==== Given records ====

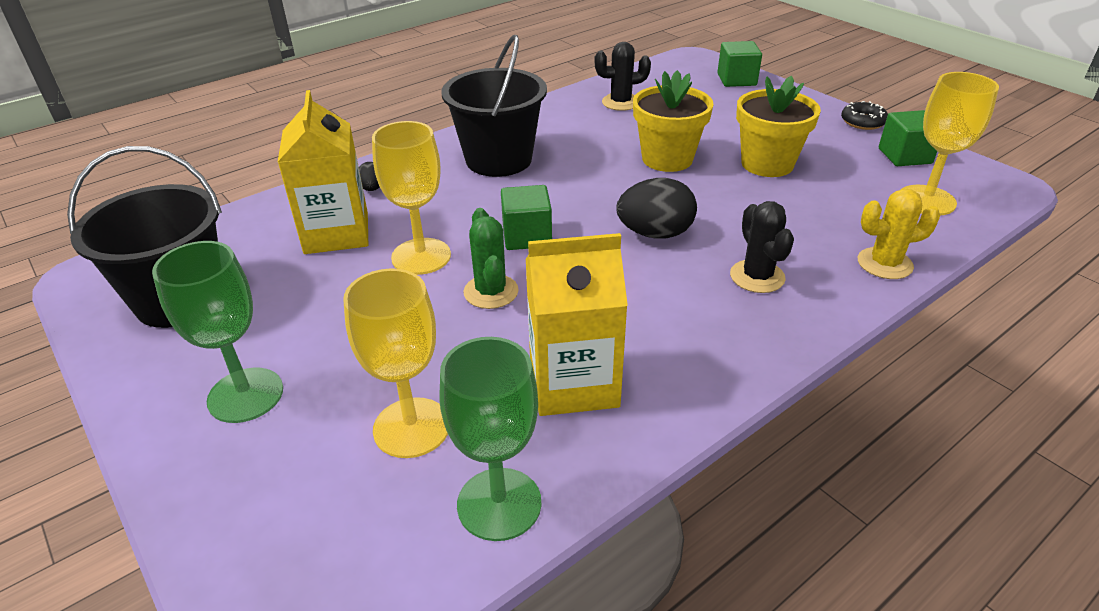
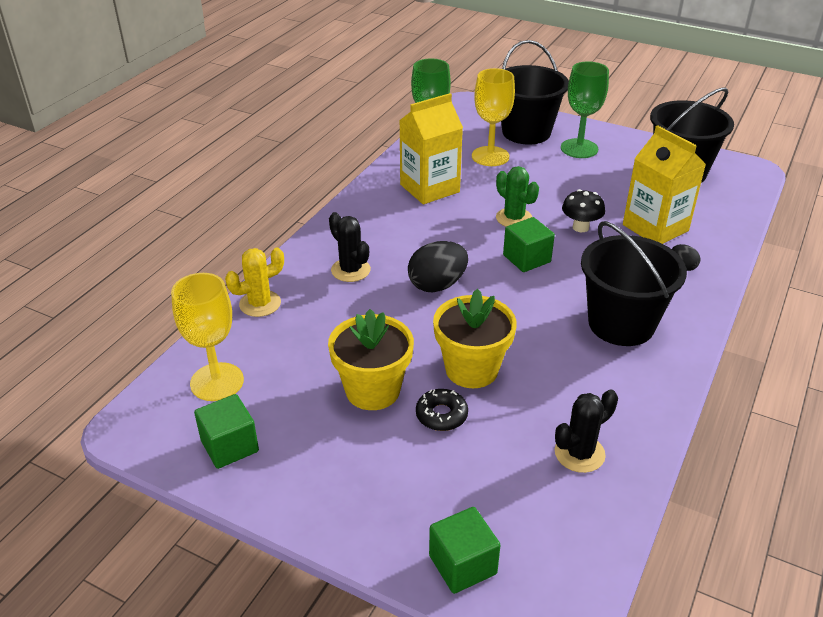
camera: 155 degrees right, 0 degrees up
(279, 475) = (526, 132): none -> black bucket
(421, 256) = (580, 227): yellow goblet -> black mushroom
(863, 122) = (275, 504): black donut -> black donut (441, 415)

====
==== Given records ====

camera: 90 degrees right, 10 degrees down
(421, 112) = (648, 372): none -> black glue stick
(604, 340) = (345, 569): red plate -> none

====

◆ Aim of the exercise ◆
Would you print, exactly as written, every line above from the one holding "(421, 256) = (580, 227): yellow" through the one holding "(863, 122) = (275, 504): black", with both included and no other lines?

◆ Exercise response ◆
(421, 256) = (580, 227): yellow goblet -> black mushroom
(863, 122) = (275, 504): black donut -> black donut (441, 415)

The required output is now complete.